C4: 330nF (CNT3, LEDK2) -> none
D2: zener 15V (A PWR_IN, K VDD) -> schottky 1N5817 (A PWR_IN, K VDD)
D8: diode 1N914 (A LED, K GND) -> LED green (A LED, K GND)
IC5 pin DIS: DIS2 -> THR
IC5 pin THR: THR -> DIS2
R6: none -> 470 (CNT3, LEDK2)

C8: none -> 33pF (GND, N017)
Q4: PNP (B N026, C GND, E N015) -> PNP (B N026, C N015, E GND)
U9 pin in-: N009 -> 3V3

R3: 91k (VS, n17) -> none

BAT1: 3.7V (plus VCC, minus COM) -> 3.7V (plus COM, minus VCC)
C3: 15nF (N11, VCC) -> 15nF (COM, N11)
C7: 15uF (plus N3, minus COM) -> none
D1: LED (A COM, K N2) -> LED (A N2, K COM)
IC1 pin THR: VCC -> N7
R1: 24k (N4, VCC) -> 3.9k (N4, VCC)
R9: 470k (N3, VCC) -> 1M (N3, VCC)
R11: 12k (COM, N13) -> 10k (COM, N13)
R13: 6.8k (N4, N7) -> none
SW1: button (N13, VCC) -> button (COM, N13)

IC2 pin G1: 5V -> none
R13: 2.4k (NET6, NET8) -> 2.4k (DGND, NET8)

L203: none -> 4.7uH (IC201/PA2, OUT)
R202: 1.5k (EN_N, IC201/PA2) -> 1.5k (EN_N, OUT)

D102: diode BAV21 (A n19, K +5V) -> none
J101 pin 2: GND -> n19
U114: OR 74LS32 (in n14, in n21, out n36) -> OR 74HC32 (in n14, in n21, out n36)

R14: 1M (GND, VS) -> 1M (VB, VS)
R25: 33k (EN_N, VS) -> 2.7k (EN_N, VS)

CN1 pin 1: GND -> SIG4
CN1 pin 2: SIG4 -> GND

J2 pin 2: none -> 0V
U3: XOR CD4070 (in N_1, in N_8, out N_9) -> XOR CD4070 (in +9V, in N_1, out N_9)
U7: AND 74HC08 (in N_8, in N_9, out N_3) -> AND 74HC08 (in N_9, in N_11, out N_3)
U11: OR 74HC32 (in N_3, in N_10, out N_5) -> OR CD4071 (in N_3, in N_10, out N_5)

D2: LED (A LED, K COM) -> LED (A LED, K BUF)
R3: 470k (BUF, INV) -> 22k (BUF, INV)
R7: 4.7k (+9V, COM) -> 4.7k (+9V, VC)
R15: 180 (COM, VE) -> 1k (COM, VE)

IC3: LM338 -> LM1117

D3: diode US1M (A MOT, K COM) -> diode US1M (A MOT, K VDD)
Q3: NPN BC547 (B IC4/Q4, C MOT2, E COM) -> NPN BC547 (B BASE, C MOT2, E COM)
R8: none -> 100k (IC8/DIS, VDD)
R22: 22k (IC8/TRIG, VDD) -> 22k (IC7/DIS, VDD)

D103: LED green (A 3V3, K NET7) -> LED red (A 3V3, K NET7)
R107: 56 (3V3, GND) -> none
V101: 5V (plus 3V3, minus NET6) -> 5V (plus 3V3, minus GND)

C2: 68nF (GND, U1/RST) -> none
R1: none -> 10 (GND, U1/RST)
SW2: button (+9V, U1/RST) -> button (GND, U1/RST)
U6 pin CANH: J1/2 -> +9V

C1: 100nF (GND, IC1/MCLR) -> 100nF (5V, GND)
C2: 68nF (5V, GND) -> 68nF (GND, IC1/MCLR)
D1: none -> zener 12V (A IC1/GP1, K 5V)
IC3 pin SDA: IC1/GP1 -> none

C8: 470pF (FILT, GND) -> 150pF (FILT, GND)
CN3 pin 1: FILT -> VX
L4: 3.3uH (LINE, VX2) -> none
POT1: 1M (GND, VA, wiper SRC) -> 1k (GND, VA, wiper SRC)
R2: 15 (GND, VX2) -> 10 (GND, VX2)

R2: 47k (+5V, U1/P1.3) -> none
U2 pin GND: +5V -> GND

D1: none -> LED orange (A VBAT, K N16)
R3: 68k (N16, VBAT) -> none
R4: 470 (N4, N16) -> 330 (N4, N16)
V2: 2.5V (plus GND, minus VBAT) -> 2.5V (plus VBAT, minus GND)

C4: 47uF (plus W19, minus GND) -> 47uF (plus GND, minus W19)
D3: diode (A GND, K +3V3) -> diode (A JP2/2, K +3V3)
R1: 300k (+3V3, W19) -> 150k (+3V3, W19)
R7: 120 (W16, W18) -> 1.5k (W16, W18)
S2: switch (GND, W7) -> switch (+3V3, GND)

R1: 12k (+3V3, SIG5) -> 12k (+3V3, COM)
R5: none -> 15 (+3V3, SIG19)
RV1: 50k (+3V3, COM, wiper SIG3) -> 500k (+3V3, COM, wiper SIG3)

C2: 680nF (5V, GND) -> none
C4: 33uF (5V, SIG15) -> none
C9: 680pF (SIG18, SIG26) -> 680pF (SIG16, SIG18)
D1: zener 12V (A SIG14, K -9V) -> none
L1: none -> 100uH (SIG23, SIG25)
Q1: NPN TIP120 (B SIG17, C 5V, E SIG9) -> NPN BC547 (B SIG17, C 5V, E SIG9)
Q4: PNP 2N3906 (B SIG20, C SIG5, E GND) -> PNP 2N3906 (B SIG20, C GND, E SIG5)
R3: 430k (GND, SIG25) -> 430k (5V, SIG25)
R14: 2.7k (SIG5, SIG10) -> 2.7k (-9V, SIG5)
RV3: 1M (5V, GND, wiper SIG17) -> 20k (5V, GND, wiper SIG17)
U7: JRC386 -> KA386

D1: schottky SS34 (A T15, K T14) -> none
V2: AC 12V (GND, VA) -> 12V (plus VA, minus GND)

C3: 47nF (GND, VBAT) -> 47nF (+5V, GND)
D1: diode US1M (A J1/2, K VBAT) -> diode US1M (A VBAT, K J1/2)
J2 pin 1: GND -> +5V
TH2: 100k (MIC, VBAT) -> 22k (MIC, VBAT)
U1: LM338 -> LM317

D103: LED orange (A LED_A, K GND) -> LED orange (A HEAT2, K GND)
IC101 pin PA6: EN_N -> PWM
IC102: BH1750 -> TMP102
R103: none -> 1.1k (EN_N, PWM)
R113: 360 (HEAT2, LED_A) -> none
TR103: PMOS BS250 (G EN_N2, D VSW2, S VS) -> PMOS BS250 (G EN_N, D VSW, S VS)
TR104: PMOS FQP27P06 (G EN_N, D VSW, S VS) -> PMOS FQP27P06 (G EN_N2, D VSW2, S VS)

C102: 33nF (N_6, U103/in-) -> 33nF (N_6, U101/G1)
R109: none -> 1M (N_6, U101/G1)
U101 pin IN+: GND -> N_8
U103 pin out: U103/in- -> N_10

· · · · ·

Transcribe the lines above precisely, keeping each one unchanged.

Answer to this exercise:
C4: 330nF (CNT3, LEDK2) -> none
D2: zener 15V (A PWR_IN, K VDD) -> schottky 1N5817 (A PWR_IN, K VDD)
D8: diode 1N914 (A LED, K GND) -> LED green (A LED, K GND)
IC5 pin DIS: DIS2 -> THR
IC5 pin THR: THR -> DIS2
R6: none -> 470 (CNT3, LEDK2)

C8: none -> 33pF (GND, N017)
Q4: PNP (B N026, C GND, E N015) -> PNP (B N026, C N015, E GND)
U9 pin in-: N009 -> 3V3

R3: 91k (VS, n17) -> none

BAT1: 3.7V (plus VCC, minus COM) -> 3.7V (plus COM, minus VCC)
C3: 15nF (N11, VCC) -> 15nF (COM, N11)
C7: 15uF (plus N3, minus COM) -> none
D1: LED (A COM, K N2) -> LED (A N2, K COM)
IC1 pin THR: VCC -> N7
R1: 24k (N4, VCC) -> 3.9k (N4, VCC)
R9: 470k (N3, VCC) -> 1M (N3, VCC)
R11: 12k (COM, N13) -> 10k (COM, N13)
R13: 6.8k (N4, N7) -> none
SW1: button (N13, VCC) -> button (COM, N13)

IC2 pin G1: 5V -> none
R13: 2.4k (NET6, NET8) -> 2.4k (DGND, NET8)

L203: none -> 4.7uH (IC201/PA2, OUT)
R202: 1.5k (EN_N, IC201/PA2) -> 1.5k (EN_N, OUT)

D102: diode BAV21 (A n19, K +5V) -> none
J101 pin 2: GND -> n19
U114: OR 74LS32 (in n14, in n21, out n36) -> OR 74HC32 (in n14, in n21, out n36)

R14: 1M (GND, VS) -> 1M (VB, VS)
R25: 33k (EN_N, VS) -> 2.7k (EN_N, VS)

CN1 pin 1: GND -> SIG4
CN1 pin 2: SIG4 -> GND

J2 pin 2: none -> 0V
U3: XOR CD4070 (in N_1, in N_8, out N_9) -> XOR CD4070 (in +9V, in N_1, out N_9)
U7: AND 74HC08 (in N_8, in N_9, out N_3) -> AND 74HC08 (in N_9, in N_11, out N_3)
U11: OR 74HC32 (in N_3, in N_10, out N_5) -> OR CD4071 (in N_3, in N_10, out N_5)

D2: LED (A LED, K COM) -> LED (A LED, K BUF)
R3: 470k (BUF, INV) -> 22k (BUF, INV)
R7: 4.7k (+9V, COM) -> 4.7k (+9V, VC)
R15: 180 (COM, VE) -> 1k (COM, VE)

IC3: LM338 -> LM1117

D3: diode US1M (A MOT, K COM) -> diode US1M (A MOT, K VDD)
Q3: NPN BC547 (B IC4/Q4, C MOT2, E COM) -> NPN BC547 (B BASE, C MOT2, E COM)
R8: none -> 100k (IC8/DIS, VDD)
R22: 22k (IC8/TRIG, VDD) -> 22k (IC7/DIS, VDD)

D103: LED green (A 3V3, K NET7) -> LED red (A 3V3, K NET7)
R107: 56 (3V3, GND) -> none
V101: 5V (plus 3V3, minus NET6) -> 5V (plus 3V3, minus GND)

C2: 68nF (GND, U1/RST) -> none
R1: none -> 10 (GND, U1/RST)
SW2: button (+9V, U1/RST) -> button (GND, U1/RST)
U6 pin CANH: J1/2 -> +9V

C1: 100nF (GND, IC1/MCLR) -> 100nF (5V, GND)
C2: 68nF (5V, GND) -> 68nF (GND, IC1/MCLR)
D1: none -> zener 12V (A IC1/GP1, K 5V)
IC3 pin SDA: IC1/GP1 -> none

C8: 470pF (FILT, GND) -> 150pF (FILT, GND)
CN3 pin 1: FILT -> VX
L4: 3.3uH (LINE, VX2) -> none
POT1: 1M (GND, VA, wiper SRC) -> 1k (GND, VA, wiper SRC)
R2: 15 (GND, VX2) -> 10 (GND, VX2)

R2: 47k (+5V, U1/P1.3) -> none
U2 pin GND: +5V -> GND

D1: none -> LED orange (A VBAT, K N16)
R3: 68k (N16, VBAT) -> none
R4: 470 (N4, N16) -> 330 (N4, N16)
V2: 2.5V (plus GND, minus VBAT) -> 2.5V (plus VBAT, minus GND)

C4: 47uF (plus W19, minus GND) -> 47uF (plus GND, minus W19)
D3: diode (A GND, K +3V3) -> diode (A JP2/2, K +3V3)
R1: 300k (+3V3, W19) -> 150k (+3V3, W19)
R7: 120 (W16, W18) -> 1.5k (W16, W18)
S2: switch (GND, W7) -> switch (+3V3, GND)

R1: 12k (+3V3, SIG5) -> 12k (+3V3, COM)
R5: none -> 15 (+3V3, SIG19)
RV1: 50k (+3V3, COM, wiper SIG3) -> 500k (+3V3, COM, wiper SIG3)

C2: 680nF (5V, GND) -> none
C4: 33uF (5V, SIG15) -> none
C9: 680pF (SIG18, SIG26) -> 680pF (SIG16, SIG18)
D1: zener 12V (A SIG14, K -9V) -> none
L1: none -> 100uH (SIG23, SIG25)
Q1: NPN TIP120 (B SIG17, C 5V, E SIG9) -> NPN BC547 (B SIG17, C 5V, E SIG9)
Q4: PNP 2N3906 (B SIG20, C SIG5, E GND) -> PNP 2N3906 (B SIG20, C GND, E SIG5)
R3: 430k (GND, SIG25) -> 430k (5V, SIG25)
R14: 2.7k (SIG5, SIG10) -> 2.7k (-9V, SIG5)
RV3: 1M (5V, GND, wiper SIG17) -> 20k (5V, GND, wiper SIG17)
U7: JRC386 -> KA386

D1: schottky SS34 (A T15, K T14) -> none
V2: AC 12V (GND, VA) -> 12V (plus VA, minus GND)

C3: 47nF (GND, VBAT) -> 47nF (+5V, GND)
D1: diode US1M (A J1/2, K VBAT) -> diode US1M (A VBAT, K J1/2)
J2 pin 1: GND -> +5V
TH2: 100k (MIC, VBAT) -> 22k (MIC, VBAT)
U1: LM338 -> LM317

D103: LED orange (A LED_A, K GND) -> LED orange (A HEAT2, K GND)
IC101 pin PA6: EN_N -> PWM
IC102: BH1750 -> TMP102
R103: none -> 1.1k (EN_N, PWM)
R113: 360 (HEAT2, LED_A) -> none
TR103: PMOS BS250 (G EN_N2, D VSW2, S VS) -> PMOS BS250 (G EN_N, D VSW, S VS)
TR104: PMOS FQP27P06 (G EN_N, D VSW, S VS) -> PMOS FQP27P06 (G EN_N2, D VSW2, S VS)

C102: 33nF (N_6, U103/in-) -> 33nF (N_6, U101/G1)
R109: none -> 1M (N_6, U101/G1)
U101 pin IN+: GND -> N_8
U103 pin out: U103/in- -> N_10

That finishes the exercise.